What is being asked: Go to the line that contains "The dinobumi (orange)". Restate that line and each one after it exactly, through the end of the records, without pictures.

Object change descriptions:
+ + + + +

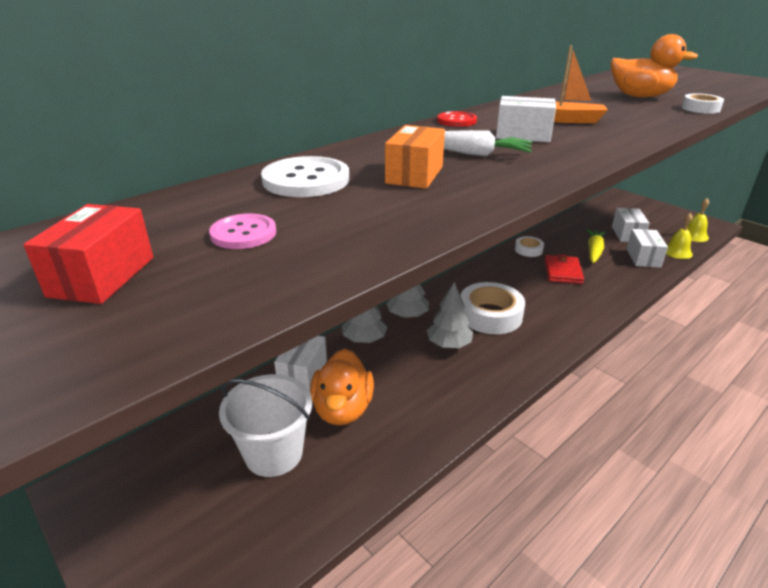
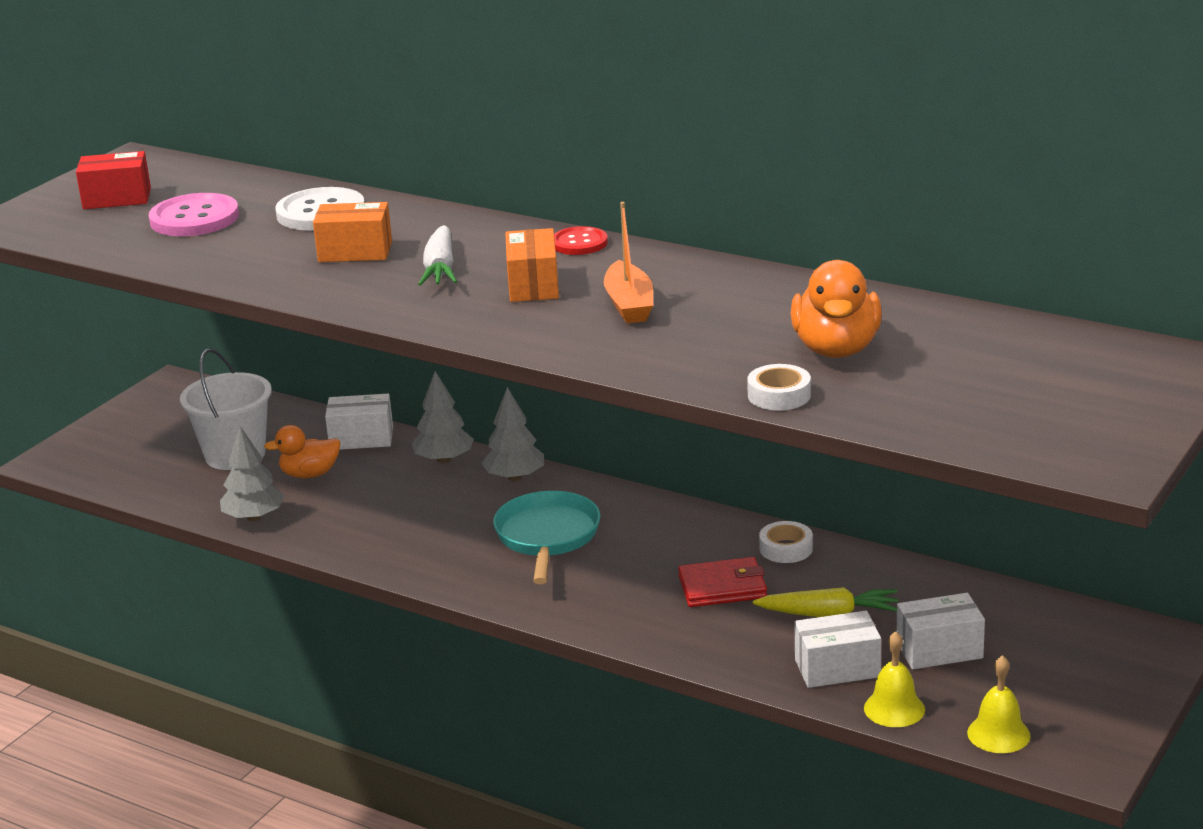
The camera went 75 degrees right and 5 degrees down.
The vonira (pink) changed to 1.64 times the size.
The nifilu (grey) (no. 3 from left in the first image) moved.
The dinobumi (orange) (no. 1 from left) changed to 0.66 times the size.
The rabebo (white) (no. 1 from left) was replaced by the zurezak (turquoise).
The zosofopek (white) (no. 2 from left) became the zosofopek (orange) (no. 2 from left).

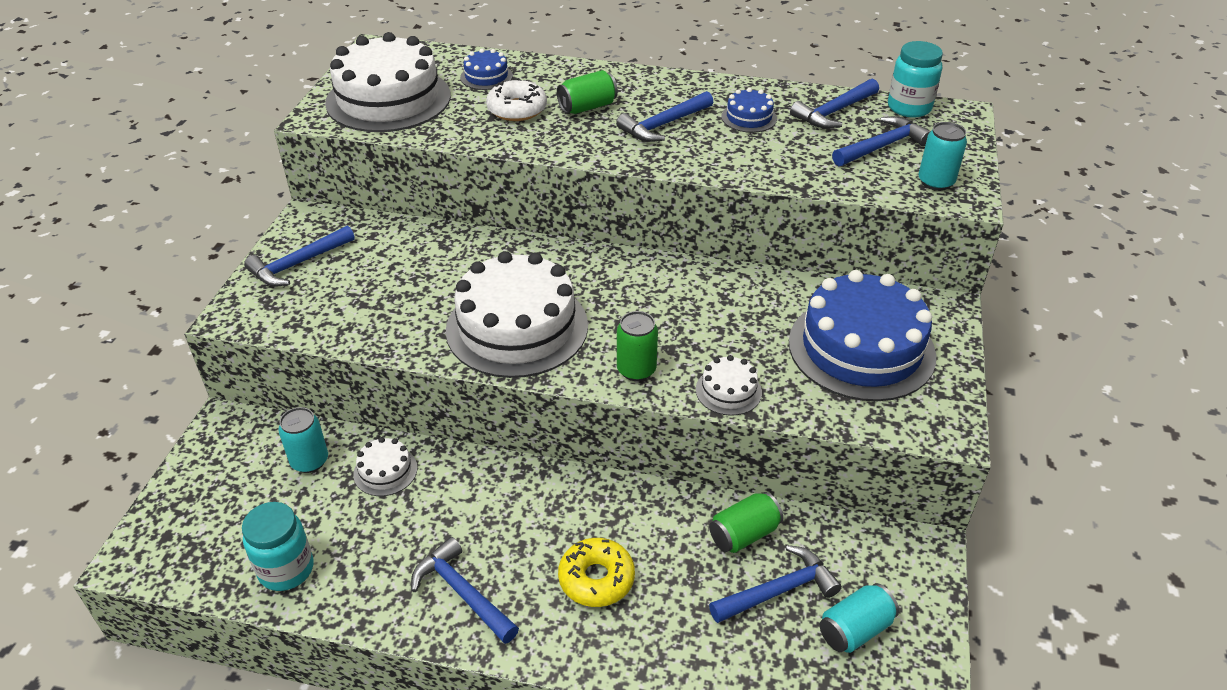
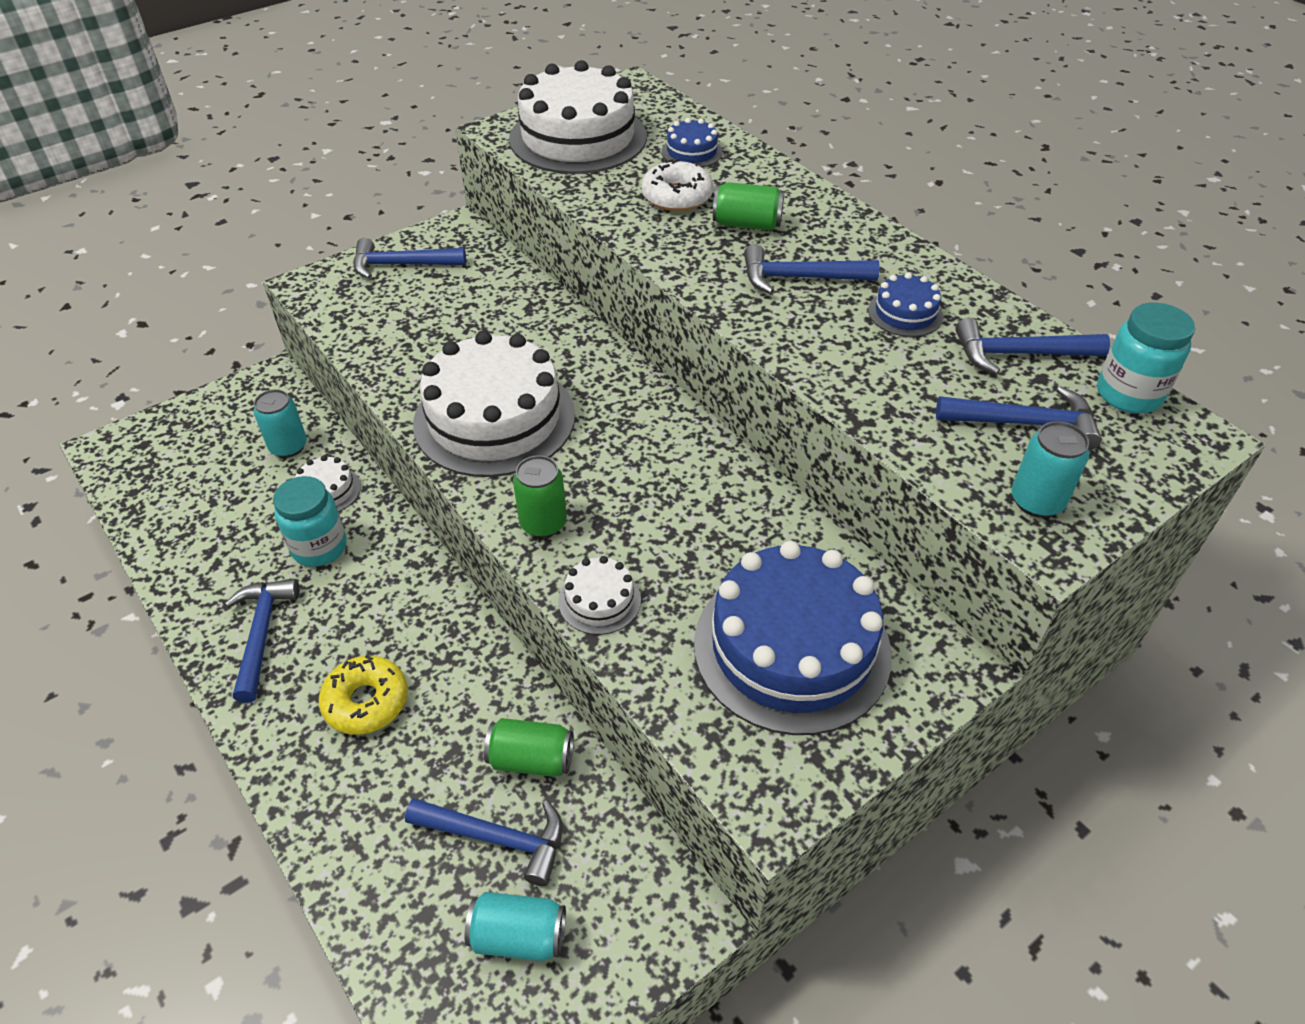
The camera went 40 degrees right and 5 degrees up.
The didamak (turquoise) (no. 1 from left) moved.

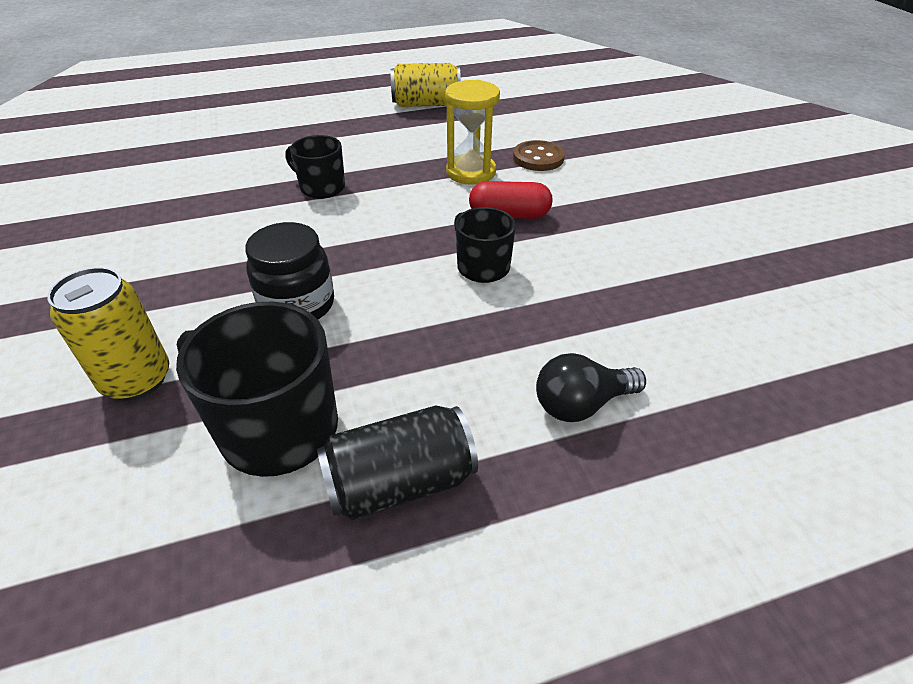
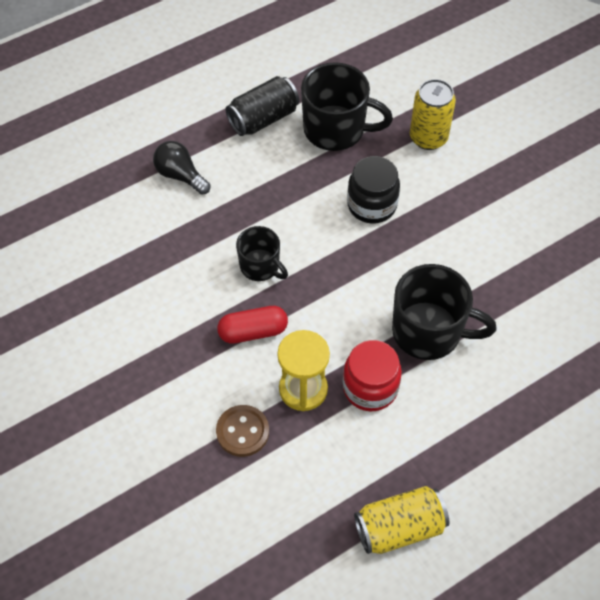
The camera went 165 degrees right and 15 degrees up.
The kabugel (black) turned 105 degrees counterclockwise.
The didamak (red) appeared.
The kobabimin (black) (no. 2 from left in the first image) changed to 1.67 times the size.

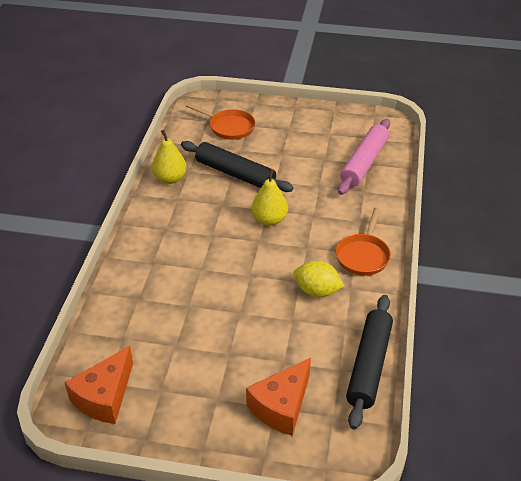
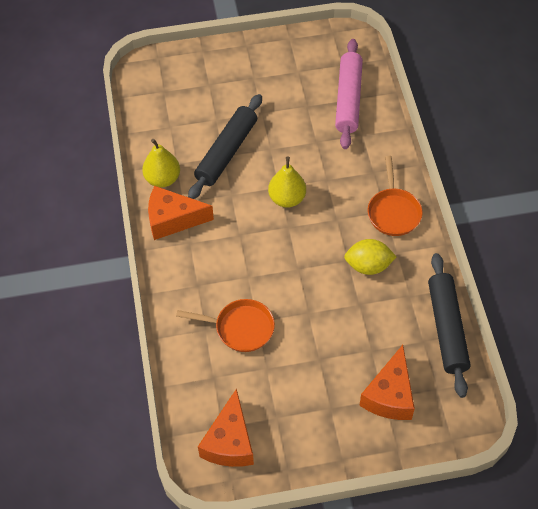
The camera went 20 degrees left and 15 degrees up.
The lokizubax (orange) (no. 1 from left) appeared.
The zurezak (orange) (no. 1 from left) moved.
The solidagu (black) (no. 1 from left) turned 75 degrees counterclockwise.

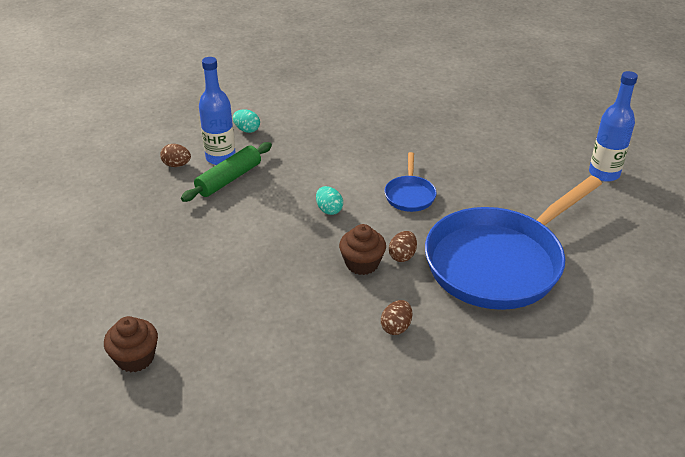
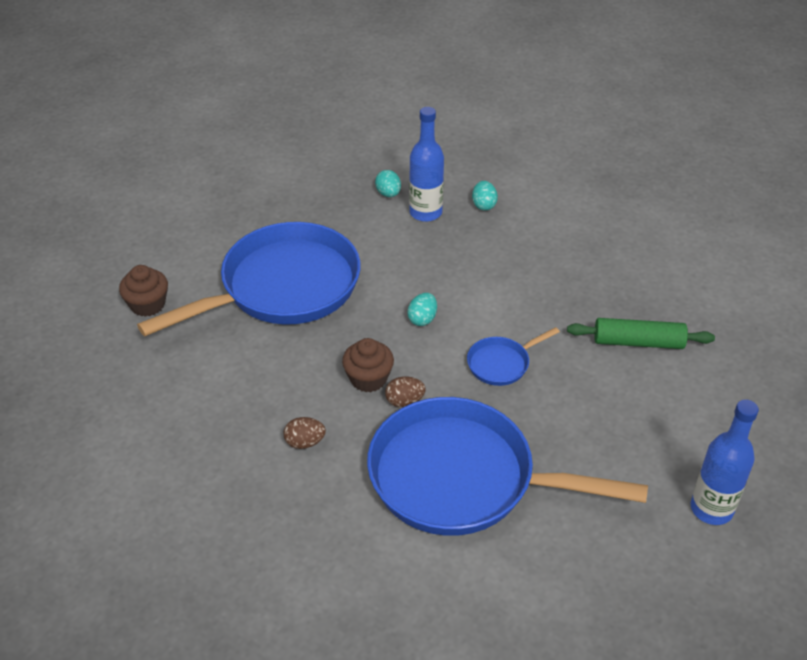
The camera went 55 degrees right and 5 degrees up.
The zurezak (blue) (no. 1 from left) appeared.
The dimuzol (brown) (no. 1 from left) became the dimuzol (turquoise) (no. 1 from left).
The solidagu (green) moved.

+ + + + +

Task response:
The dinobumi (orange) (no. 1 from left) changed to 0.66 times the size.
The rabebo (white) (no. 1 from left) was replaced by the zurezak (turquoise).
The zosofopek (white) (no. 2 from left) became the zosofopek (orange) (no. 2 from left).

The camera went 40 degrees right and 5 degrees up.
The didamak (turquoise) (no. 1 from left) moved.

The camera went 165 degrees right and 15 degrees up.
The kabugel (black) turned 105 degrees counterclockwise.
The didamak (red) appeared.
The kobabimin (black) (no. 2 from left in the first image) changed to 1.67 times the size.

The camera went 20 degrees left and 15 degrees up.
The lokizubax (orange) (no. 1 from left) appeared.
The zurezak (orange) (no. 1 from left) moved.
The solidagu (black) (no. 1 from left) turned 75 degrees counterclockwise.

The camera went 55 degrees right and 5 degrees up.
The zurezak (blue) (no. 1 from left) appeared.
The dimuzol (brown) (no. 1 from left) became the dimuzol (turquoise) (no. 1 from left).
The solidagu (green) moved.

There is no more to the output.